[Before-and-after object lists]
######

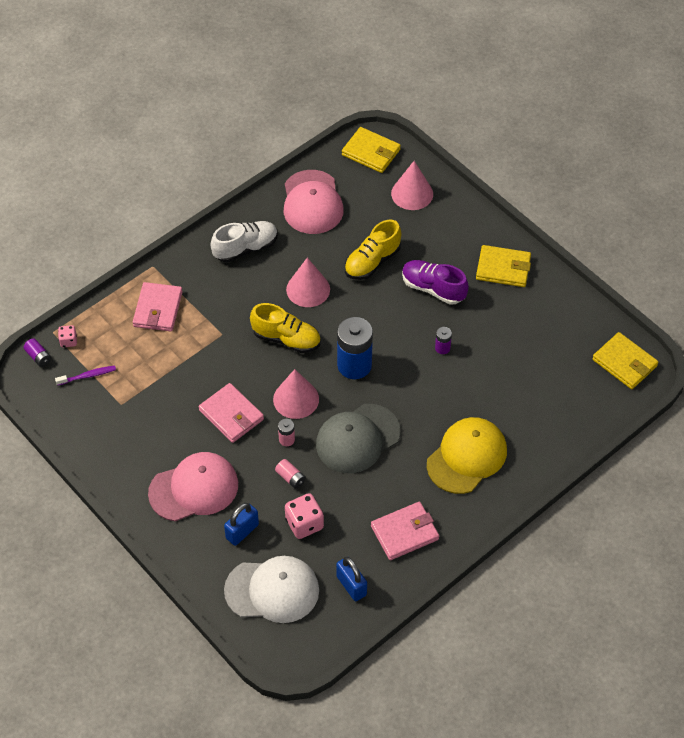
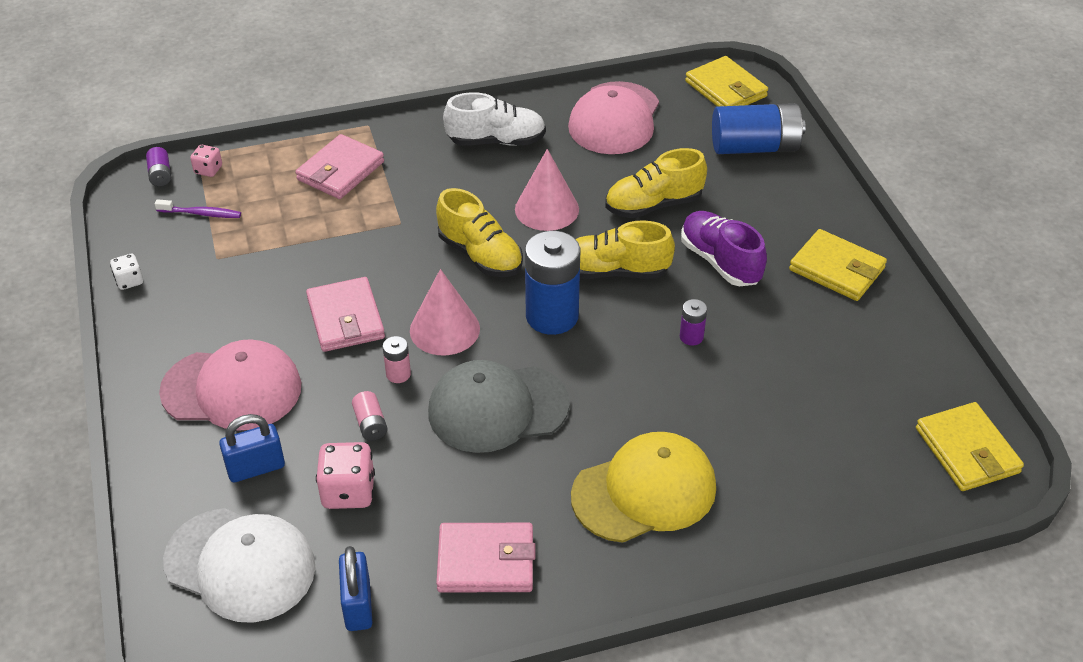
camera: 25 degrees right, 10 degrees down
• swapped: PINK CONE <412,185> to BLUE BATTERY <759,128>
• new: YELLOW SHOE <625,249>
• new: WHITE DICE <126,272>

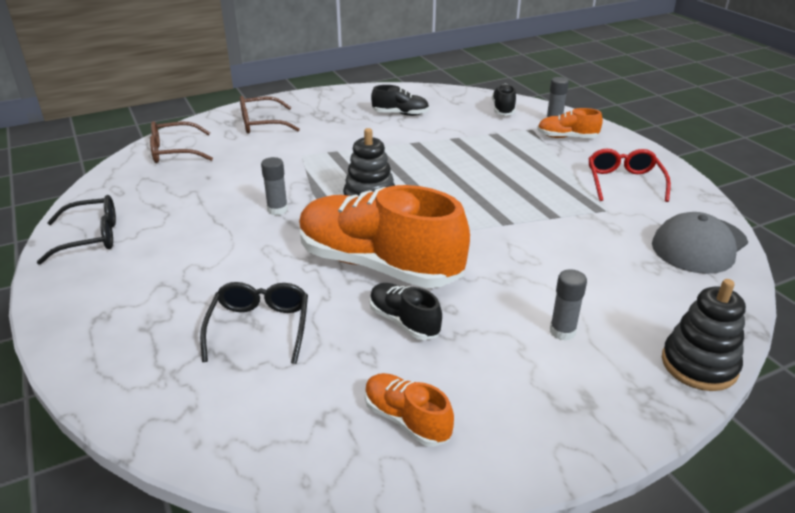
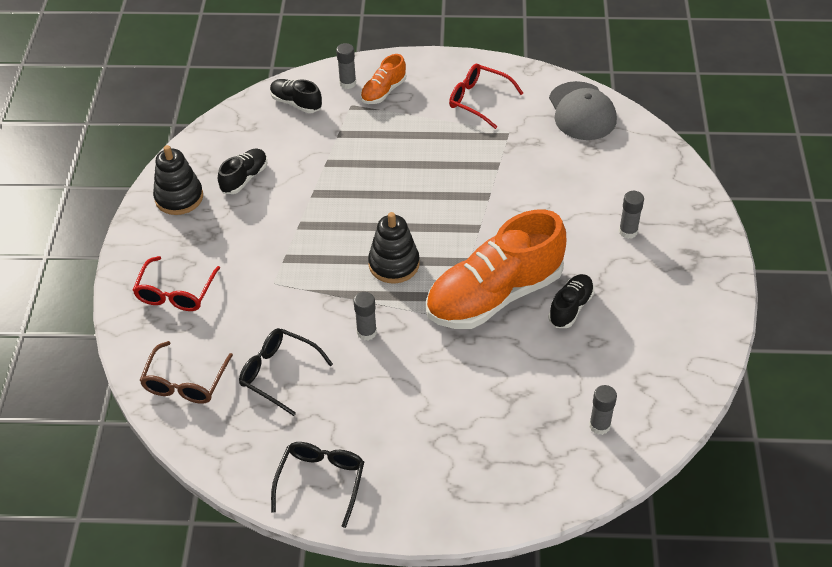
camera: 60 degrees left, 15 degrees up
• repainted: BROWN GLASSES <270,115> to RED GLASSES <176,283>
• shifted: BLACK STACKING TOY <704,335> to <178,180>
• shifted: BLACK GLASSES <254,323> to <286,372>
• rotated: BLACK SHOE <405,311> = <571,301> 135 degrees clockwise
• gone: ORANGE SHOE <409,410>
• new: GREY GLUE STICK <603,410>

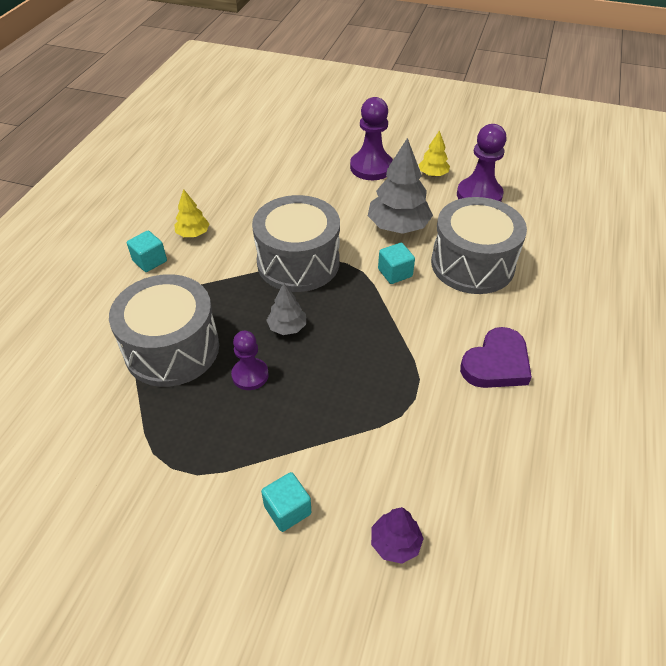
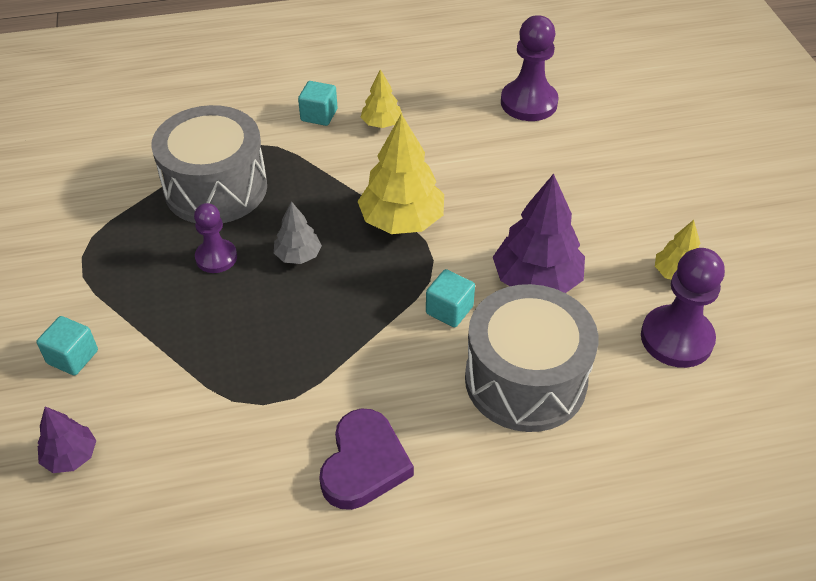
camera: 60 degrees right, 0 degrees up
• shifted: PURPLE PAWN <371,138> to <530,68>
• repainted: GREY TREE <400,186> to PURPLE TREE <539,233>
• swapped: GREY DRUM <296,243> to YELLOW TREE <401,173>
• rotated: PURPLE HEART <496,357> = <366,459> 90 degrees counterclockwise

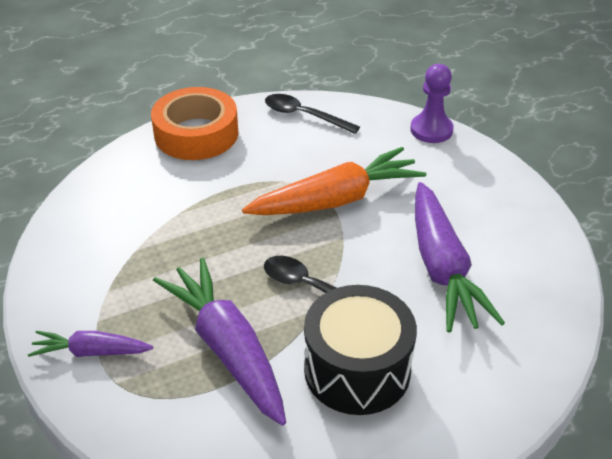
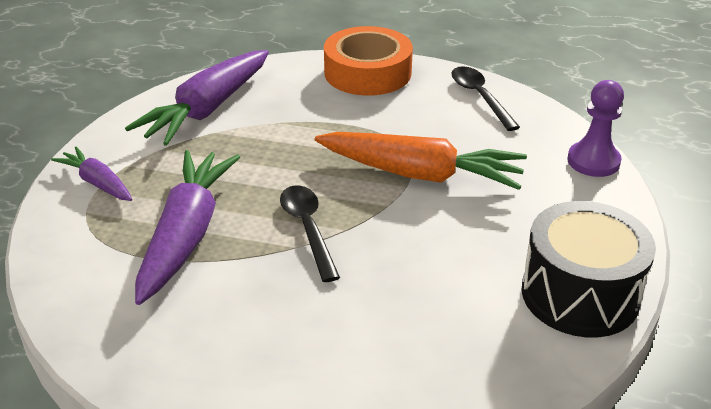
camera: 40 degrees right, 5 degrees down
• shifted: PURPLE CARROT <460,257> to <197,98>
• shifted: BLACK DRUM <360,350> to <588,269>

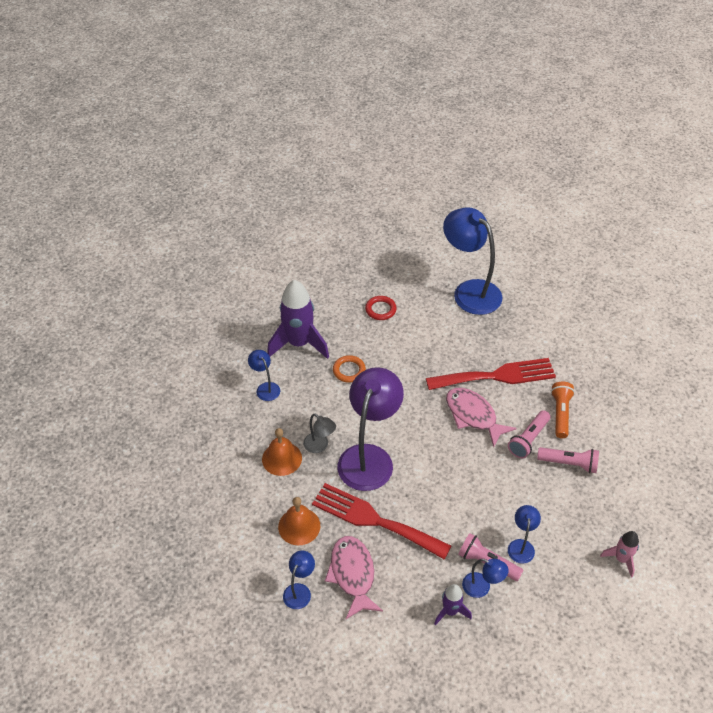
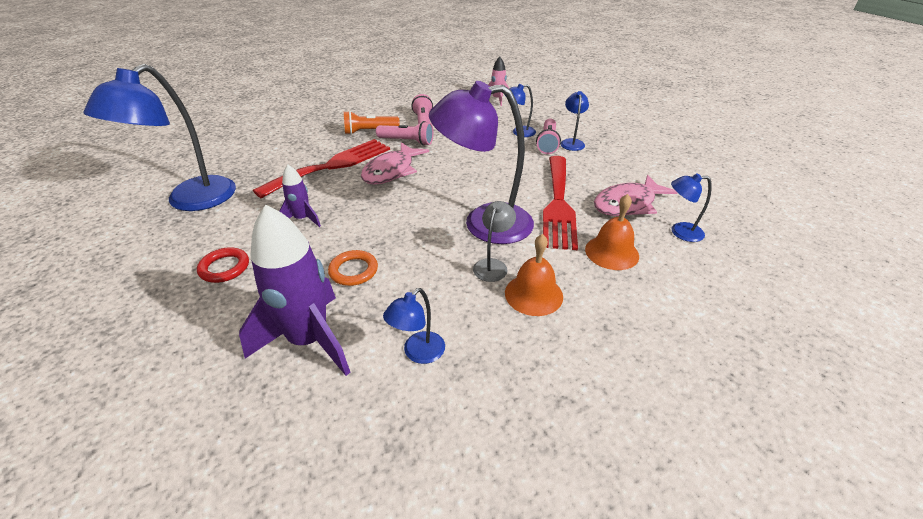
camera: 110 degrees left, 10 degrees down
• rotated: RED FORK <491,374> = <321,169> 75 degrees clockwise
• shifted: PURPLE ROCKET <453,604> to <300,196>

######

WORK INSTRUCTIONS: The records above must be echoed exactly, minus their pictures.

ANSWER TO THIS TASK:
camera: 25 degrees right, 10 degrees down
• swapped: PINK CONE <412,185> to BLUE BATTERY <759,128>
• new: YELLOW SHOE <625,249>
• new: WHITE DICE <126,272>

camera: 60 degrees left, 15 degrees up
• repainted: BROWN GLASSES <270,115> to RED GLASSES <176,283>
• shifted: BLACK STACKING TOY <704,335> to <178,180>
• shifted: BLACK GLASSES <254,323> to <286,372>
• rotated: BLACK SHOE <405,311> = <571,301> 135 degrees clockwise
• gone: ORANGE SHOE <409,410>
• new: GREY GLUE STICK <603,410>

camera: 60 degrees right, 0 degrees up
• shifted: PURPLE PAWN <371,138> to <530,68>
• repainted: GREY TREE <400,186> to PURPLE TREE <539,233>
• swapped: GREY DRUM <296,243> to YELLOW TREE <401,173>
• rotated: PURPLE HEART <496,357> = <366,459> 90 degrees counterclockwise

camera: 40 degrees right, 5 degrees down
• shifted: PURPLE CARROT <460,257> to <197,98>
• shifted: BLACK DRUM <360,350> to <588,269>

camera: 110 degrees left, 10 degrees down
• rotated: RED FORK <491,374> = <321,169> 75 degrees clockwise
• shifted: PURPLE ROCKET <453,604> to <300,196>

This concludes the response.